_EXTRACTED RECORDS_
◆ ◆ ◆ ◆ ◆ ◆ ◆
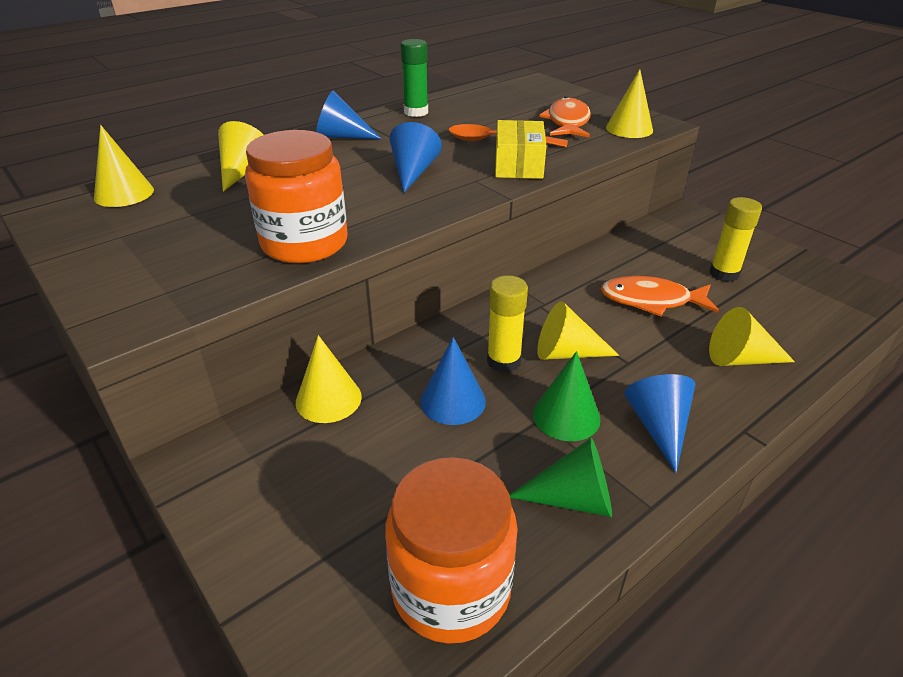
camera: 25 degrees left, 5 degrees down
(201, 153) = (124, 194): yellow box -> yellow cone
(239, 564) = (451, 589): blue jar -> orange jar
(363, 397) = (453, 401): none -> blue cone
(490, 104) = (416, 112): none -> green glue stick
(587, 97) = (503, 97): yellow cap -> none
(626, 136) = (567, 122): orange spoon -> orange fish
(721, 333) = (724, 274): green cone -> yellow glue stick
◆ ◆ ◆ ◆ ◆ ◆ ◆
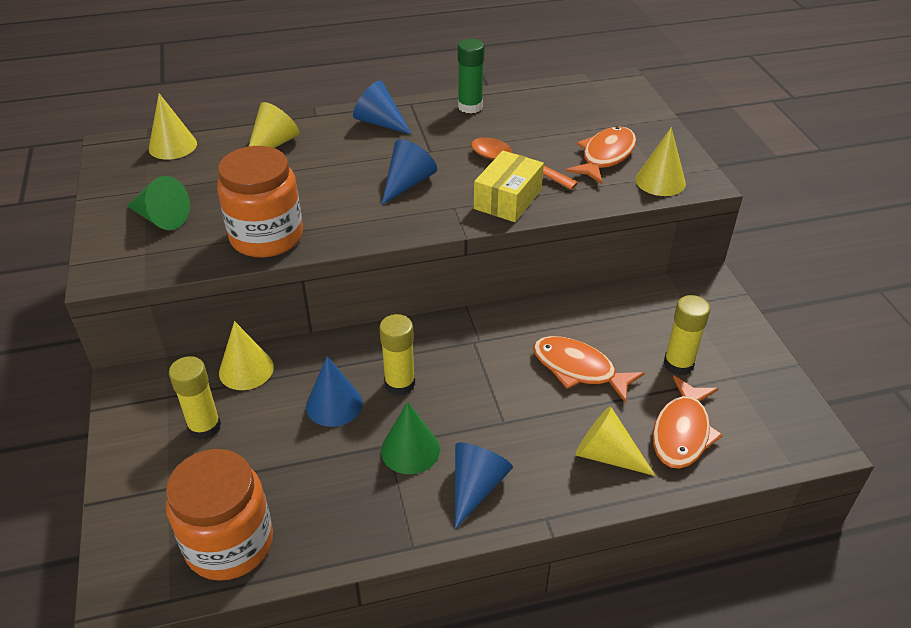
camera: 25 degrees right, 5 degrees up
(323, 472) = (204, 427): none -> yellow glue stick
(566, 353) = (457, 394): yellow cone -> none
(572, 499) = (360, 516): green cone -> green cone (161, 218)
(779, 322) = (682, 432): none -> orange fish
◆ ◆ ◆ ◆ ◆ ◆ ◆
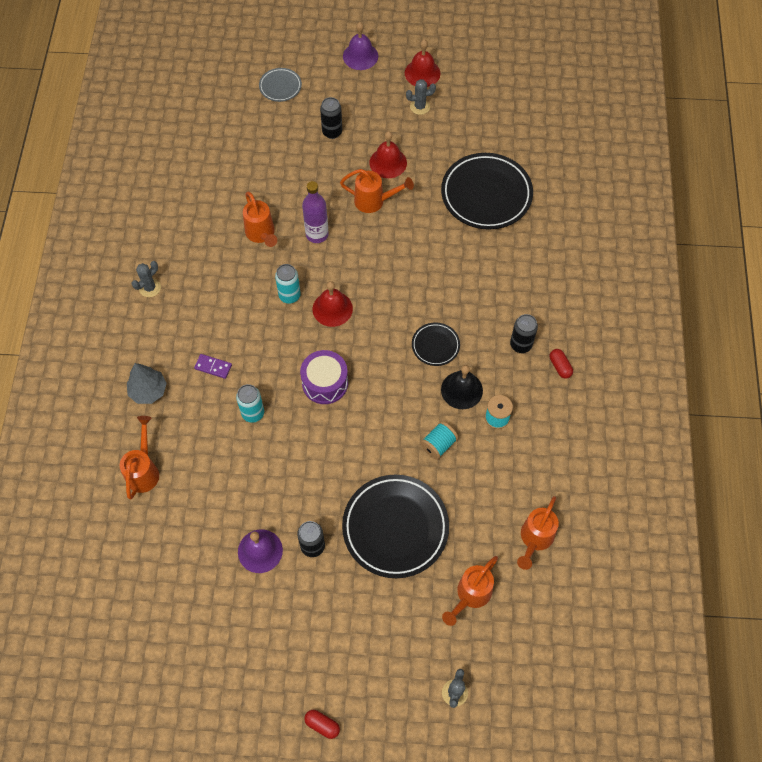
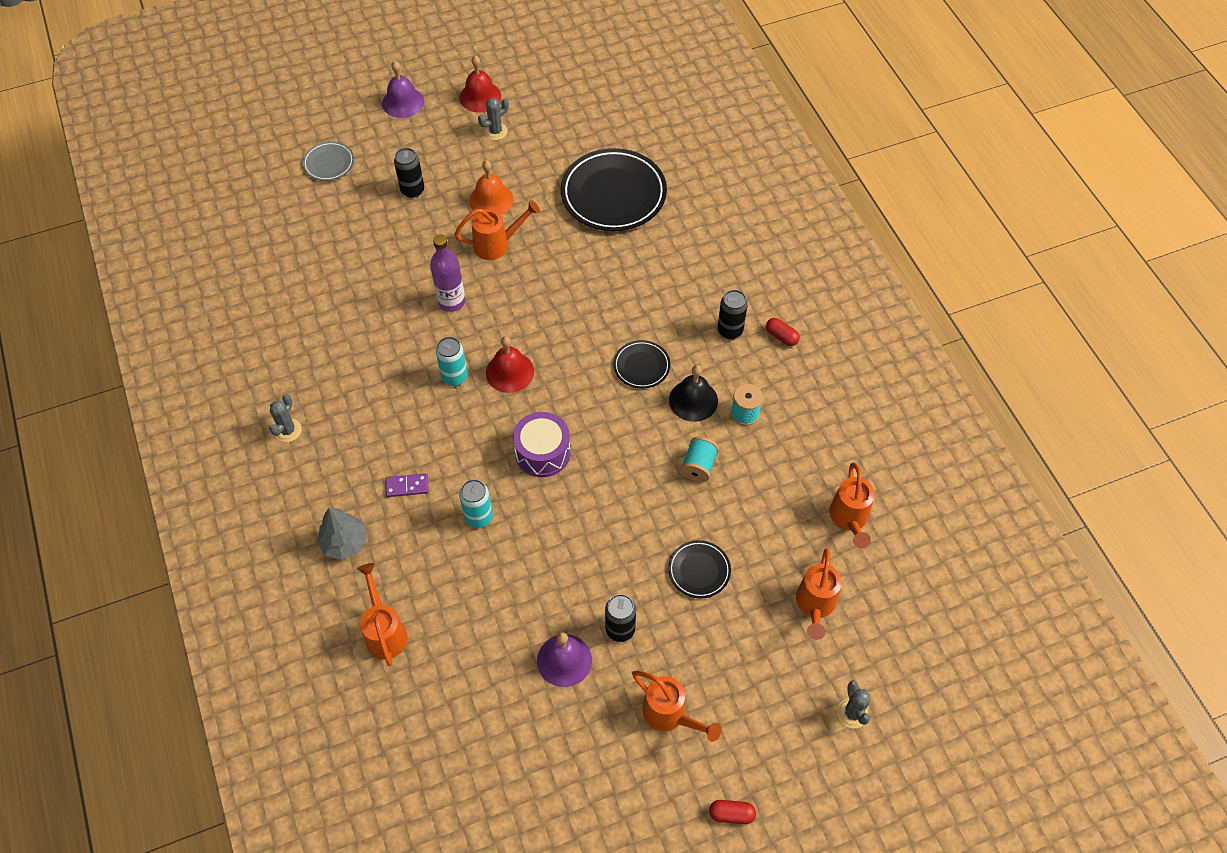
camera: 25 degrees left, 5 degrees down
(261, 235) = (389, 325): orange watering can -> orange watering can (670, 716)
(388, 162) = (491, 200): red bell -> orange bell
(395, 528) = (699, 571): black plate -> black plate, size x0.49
◆ ◆ ◆ ◆ ◆ ◆ ◆
For every line in the listing above that mentions the word "blue", make a copy.

(239, 564) = (451, 589): blue jar -> orange jar
(363, 397) = (453, 401): none -> blue cone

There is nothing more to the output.